TASK GOAL
After finding the line containing "(374, 321) = (160, 210): none -> orange hat" below, please output that line and each following one through the line containing "(494, 201) = (490, 370): blue padlock -> none", exactly as written.

━━━━━━

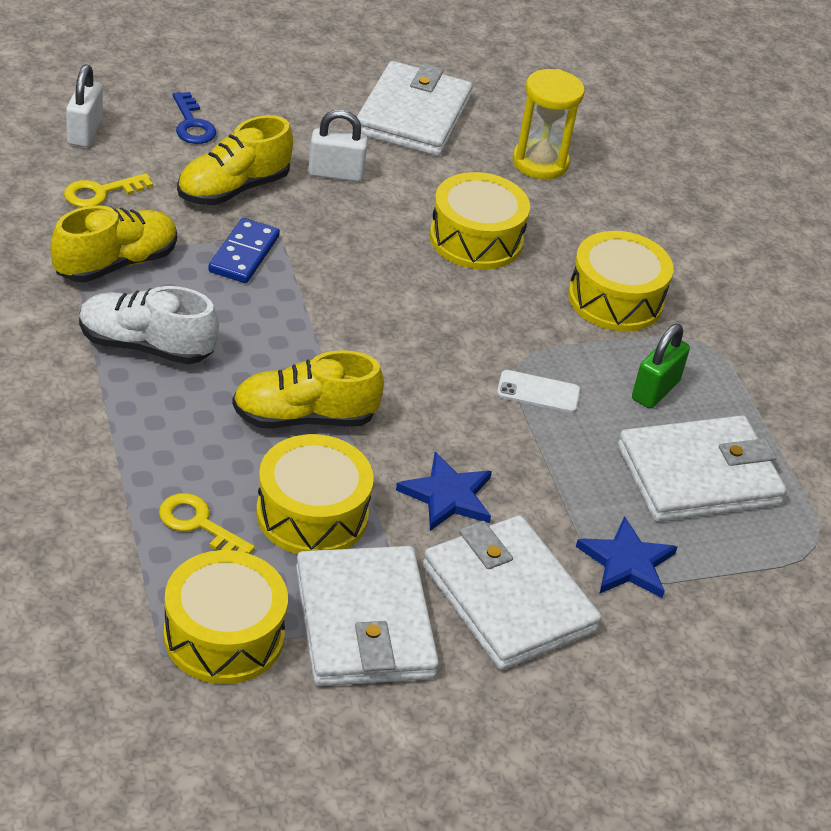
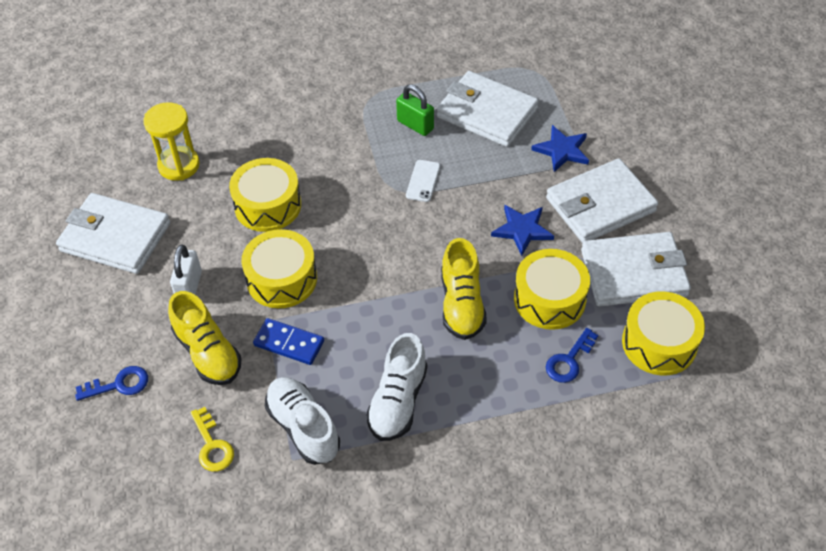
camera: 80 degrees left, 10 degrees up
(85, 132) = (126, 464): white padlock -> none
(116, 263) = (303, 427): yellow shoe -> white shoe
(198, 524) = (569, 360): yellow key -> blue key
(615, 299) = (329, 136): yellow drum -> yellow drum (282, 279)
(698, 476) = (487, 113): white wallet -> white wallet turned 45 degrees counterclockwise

━━━━━━

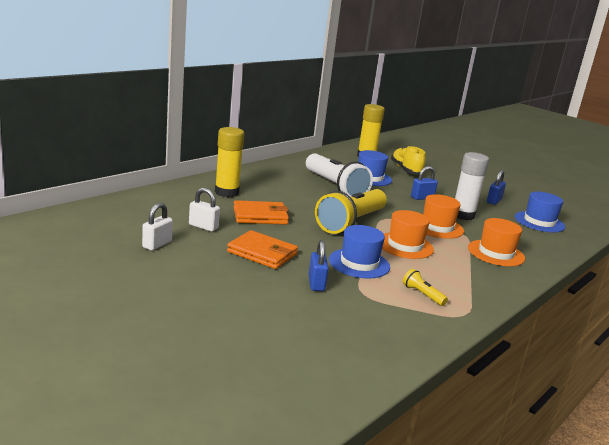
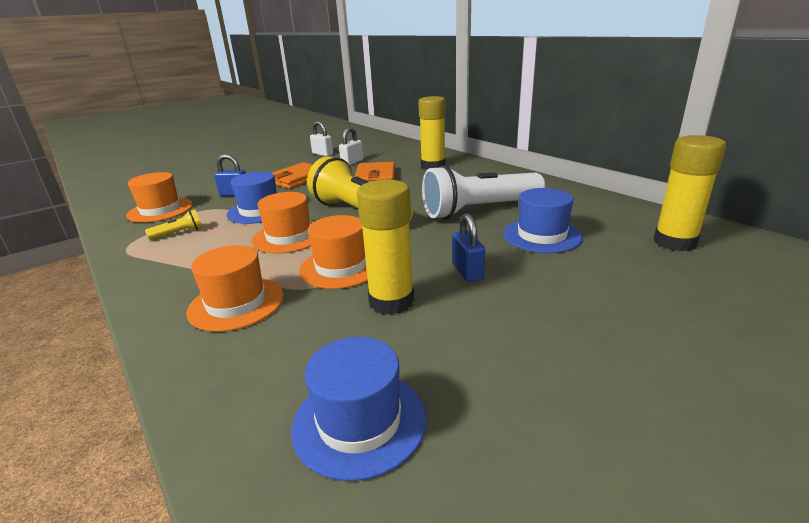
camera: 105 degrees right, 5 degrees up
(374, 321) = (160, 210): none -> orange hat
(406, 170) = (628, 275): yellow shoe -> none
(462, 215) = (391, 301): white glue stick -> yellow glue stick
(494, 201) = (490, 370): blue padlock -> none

━━━━━━

ANSWER SPACE
(374, 321) = (160, 210): none -> orange hat
(406, 170) = (628, 275): yellow shoe -> none
(462, 215) = (391, 301): white glue stick -> yellow glue stick
(494, 201) = (490, 370): blue padlock -> none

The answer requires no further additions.